**Stored data**:
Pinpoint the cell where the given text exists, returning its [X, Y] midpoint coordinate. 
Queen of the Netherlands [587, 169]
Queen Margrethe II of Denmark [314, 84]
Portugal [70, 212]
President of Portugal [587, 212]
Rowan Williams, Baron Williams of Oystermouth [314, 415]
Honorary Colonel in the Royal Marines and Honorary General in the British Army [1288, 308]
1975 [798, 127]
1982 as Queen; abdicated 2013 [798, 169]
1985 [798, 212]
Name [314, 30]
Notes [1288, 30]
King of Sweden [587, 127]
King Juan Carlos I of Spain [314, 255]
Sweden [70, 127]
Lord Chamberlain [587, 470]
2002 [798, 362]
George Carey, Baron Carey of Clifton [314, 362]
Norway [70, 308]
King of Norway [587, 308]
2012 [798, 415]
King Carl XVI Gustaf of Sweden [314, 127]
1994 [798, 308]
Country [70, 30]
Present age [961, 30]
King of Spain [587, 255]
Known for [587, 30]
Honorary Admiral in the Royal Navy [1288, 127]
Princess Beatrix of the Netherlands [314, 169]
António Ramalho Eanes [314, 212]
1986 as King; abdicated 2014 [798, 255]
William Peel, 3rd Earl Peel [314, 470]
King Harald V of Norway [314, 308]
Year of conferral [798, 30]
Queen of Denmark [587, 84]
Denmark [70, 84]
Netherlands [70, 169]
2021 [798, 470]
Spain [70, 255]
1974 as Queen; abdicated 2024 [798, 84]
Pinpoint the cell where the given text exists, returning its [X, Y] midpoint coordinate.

...

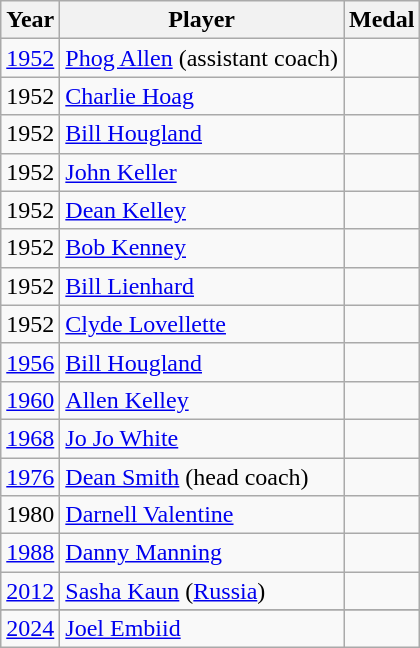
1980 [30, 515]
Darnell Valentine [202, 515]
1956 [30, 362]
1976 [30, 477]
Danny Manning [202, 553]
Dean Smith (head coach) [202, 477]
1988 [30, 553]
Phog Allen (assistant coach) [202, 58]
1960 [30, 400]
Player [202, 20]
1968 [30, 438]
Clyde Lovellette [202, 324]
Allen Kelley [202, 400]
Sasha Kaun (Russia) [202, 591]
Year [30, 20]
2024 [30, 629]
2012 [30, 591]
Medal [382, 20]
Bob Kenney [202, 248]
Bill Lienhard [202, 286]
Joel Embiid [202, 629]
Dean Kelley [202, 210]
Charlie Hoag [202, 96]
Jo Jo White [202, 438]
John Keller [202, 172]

**Exercise description**:
Return every row above that contains the string "King", copied in full. Matching is case-sensitive.

**Solution**:
King of Sweden [587, 127]
King Juan Carlos I of Spain [314, 255]
King of Norway [587, 308]
King Carl XVI Gustaf of Sweden [314, 127]
King of Spain [587, 255]
1986 as King; abdicated 2014 [798, 255]
King Harald V of Norway [314, 308]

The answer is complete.